Reproduce, character for character, the entries from their opening line through the line with "AUDIO pin RX: A1 -> RX".

Supplied data:
··········

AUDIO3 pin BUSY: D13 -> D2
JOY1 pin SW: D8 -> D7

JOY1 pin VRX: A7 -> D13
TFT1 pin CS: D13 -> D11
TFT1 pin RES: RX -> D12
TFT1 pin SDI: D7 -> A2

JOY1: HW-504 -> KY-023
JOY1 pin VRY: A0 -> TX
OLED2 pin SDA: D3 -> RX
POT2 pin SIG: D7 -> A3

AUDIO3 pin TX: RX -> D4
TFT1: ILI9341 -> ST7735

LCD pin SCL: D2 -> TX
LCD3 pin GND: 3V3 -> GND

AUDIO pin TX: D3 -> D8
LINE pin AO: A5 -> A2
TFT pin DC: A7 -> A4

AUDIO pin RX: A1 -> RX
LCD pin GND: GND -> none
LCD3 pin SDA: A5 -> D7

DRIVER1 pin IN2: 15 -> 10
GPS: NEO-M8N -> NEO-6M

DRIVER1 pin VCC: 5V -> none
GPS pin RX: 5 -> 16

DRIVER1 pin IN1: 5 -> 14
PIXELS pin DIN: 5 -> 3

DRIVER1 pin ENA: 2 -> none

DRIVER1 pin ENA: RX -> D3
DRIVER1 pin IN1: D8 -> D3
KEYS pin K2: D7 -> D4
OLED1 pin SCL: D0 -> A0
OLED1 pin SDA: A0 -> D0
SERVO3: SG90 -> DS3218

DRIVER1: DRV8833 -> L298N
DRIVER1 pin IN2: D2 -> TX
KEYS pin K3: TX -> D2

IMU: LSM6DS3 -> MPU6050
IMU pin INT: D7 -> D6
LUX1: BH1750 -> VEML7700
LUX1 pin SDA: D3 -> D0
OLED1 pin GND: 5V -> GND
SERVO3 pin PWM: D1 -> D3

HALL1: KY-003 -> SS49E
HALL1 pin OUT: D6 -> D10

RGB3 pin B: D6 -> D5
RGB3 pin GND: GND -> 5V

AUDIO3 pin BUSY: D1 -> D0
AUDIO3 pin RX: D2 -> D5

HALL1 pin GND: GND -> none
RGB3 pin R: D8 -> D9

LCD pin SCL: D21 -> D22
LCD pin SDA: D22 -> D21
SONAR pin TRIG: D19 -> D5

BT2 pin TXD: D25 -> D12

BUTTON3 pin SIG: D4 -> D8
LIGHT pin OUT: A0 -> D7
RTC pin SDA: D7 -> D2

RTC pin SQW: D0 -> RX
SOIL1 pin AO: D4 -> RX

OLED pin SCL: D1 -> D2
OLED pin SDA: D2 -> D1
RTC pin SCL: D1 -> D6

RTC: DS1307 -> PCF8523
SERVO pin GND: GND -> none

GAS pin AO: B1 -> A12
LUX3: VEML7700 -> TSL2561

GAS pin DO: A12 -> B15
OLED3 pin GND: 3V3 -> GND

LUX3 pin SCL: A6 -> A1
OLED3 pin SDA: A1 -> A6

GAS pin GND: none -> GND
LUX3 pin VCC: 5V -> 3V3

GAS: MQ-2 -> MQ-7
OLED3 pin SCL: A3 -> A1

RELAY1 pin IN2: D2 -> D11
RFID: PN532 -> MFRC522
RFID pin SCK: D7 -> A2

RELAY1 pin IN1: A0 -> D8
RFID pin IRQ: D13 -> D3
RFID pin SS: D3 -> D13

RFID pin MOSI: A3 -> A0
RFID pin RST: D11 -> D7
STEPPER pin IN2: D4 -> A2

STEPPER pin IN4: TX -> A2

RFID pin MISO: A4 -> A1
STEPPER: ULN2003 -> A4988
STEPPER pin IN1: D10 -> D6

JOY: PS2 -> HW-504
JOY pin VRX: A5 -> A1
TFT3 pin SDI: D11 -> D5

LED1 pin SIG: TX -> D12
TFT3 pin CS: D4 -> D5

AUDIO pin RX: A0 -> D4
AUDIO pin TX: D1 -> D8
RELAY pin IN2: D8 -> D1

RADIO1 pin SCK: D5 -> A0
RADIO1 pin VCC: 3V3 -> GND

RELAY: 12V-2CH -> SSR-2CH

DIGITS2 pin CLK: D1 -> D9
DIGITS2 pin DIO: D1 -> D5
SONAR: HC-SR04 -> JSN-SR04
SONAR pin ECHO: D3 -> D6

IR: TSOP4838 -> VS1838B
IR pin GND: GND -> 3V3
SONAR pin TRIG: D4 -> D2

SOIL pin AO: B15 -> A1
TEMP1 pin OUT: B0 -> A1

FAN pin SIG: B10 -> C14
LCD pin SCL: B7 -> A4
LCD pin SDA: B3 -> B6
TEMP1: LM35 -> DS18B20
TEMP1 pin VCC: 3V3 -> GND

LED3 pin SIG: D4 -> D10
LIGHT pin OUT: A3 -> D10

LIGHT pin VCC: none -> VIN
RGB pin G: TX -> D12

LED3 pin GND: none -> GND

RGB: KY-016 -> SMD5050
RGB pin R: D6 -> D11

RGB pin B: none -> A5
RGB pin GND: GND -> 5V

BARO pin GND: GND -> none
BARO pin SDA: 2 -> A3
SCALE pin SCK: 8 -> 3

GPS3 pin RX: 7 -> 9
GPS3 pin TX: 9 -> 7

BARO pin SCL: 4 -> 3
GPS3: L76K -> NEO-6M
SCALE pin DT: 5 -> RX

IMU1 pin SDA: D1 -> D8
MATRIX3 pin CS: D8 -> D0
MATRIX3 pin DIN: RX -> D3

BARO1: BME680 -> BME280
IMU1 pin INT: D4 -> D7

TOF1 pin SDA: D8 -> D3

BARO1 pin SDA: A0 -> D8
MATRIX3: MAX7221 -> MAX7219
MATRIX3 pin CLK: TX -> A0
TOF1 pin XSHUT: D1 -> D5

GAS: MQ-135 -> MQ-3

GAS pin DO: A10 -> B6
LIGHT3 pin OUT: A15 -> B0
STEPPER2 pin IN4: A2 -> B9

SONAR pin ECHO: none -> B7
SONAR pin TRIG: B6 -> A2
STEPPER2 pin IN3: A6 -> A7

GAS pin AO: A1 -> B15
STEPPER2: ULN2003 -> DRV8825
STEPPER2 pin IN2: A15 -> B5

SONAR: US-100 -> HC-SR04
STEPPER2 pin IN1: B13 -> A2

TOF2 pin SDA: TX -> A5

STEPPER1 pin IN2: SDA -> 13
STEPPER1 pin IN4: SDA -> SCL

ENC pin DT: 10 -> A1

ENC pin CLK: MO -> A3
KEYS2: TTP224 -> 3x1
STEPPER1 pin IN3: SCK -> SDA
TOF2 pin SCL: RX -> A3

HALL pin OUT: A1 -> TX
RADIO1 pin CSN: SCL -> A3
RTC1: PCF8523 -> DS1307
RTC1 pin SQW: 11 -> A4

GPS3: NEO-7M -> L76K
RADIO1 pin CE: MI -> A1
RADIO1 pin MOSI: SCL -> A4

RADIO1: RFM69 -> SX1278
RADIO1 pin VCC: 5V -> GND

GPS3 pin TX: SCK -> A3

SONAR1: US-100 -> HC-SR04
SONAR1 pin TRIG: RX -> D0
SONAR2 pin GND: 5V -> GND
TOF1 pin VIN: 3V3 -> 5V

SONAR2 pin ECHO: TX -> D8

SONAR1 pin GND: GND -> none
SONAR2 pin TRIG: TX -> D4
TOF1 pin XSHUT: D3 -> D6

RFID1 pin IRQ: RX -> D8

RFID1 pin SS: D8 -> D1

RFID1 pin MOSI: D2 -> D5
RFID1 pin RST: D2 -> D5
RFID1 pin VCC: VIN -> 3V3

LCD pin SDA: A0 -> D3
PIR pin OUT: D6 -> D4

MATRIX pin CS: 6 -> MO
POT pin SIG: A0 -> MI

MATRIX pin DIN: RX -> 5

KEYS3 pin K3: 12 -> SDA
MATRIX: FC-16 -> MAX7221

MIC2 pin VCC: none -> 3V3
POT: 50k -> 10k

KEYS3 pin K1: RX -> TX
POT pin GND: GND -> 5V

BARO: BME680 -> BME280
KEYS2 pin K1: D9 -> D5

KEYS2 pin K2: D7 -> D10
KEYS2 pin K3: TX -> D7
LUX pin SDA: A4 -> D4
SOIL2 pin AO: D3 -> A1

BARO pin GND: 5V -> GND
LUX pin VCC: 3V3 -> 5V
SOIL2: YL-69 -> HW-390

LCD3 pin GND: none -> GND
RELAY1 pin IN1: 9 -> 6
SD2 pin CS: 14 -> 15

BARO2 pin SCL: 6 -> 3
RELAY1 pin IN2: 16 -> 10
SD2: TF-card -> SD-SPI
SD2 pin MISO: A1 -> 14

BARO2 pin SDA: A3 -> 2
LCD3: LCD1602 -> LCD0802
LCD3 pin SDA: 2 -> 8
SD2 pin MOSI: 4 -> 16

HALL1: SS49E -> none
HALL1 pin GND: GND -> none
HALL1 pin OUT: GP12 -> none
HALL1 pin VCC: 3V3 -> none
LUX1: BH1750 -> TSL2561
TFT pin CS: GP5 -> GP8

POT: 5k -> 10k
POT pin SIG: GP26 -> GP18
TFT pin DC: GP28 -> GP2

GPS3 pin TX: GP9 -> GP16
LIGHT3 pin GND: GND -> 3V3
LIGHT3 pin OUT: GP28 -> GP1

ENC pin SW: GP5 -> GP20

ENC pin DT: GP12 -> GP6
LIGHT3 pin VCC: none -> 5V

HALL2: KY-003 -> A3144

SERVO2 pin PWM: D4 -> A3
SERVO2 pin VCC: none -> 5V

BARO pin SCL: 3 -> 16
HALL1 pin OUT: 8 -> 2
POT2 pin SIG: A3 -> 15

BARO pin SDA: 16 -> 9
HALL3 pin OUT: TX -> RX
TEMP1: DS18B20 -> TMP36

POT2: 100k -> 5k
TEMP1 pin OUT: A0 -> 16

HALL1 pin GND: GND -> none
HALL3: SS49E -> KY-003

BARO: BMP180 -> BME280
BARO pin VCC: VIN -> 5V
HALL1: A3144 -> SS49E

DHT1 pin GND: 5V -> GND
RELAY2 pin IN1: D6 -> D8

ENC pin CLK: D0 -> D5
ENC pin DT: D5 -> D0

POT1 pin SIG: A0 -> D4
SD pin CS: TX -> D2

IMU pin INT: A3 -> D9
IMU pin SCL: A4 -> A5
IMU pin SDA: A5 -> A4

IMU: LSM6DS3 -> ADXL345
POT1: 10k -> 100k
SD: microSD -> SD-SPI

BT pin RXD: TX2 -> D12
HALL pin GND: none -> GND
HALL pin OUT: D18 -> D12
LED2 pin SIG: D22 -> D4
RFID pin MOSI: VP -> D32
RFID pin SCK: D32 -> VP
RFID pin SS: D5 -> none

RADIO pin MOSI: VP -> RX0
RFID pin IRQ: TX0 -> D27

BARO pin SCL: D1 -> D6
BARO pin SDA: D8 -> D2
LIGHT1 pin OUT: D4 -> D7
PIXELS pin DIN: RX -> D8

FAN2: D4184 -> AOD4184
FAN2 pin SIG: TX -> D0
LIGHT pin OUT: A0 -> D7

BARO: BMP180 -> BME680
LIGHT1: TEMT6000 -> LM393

··········

Solution to this task:
AUDIO3 pin BUSY: D13 -> D2
JOY1 pin SW: D8 -> D7

JOY1 pin VRX: A7 -> D13
TFT1 pin CS: D13 -> D11
TFT1 pin RES: RX -> D12
TFT1 pin SDI: D7 -> A2

JOY1: HW-504 -> KY-023
JOY1 pin VRY: A0 -> TX
OLED2 pin SDA: D3 -> RX
POT2 pin SIG: D7 -> A3

AUDIO3 pin TX: RX -> D4
TFT1: ILI9341 -> ST7735

LCD pin SCL: D2 -> TX
LCD3 pin GND: 3V3 -> GND

AUDIO pin TX: D3 -> D8
LINE pin AO: A5 -> A2
TFT pin DC: A7 -> A4

AUDIO pin RX: A1 -> RX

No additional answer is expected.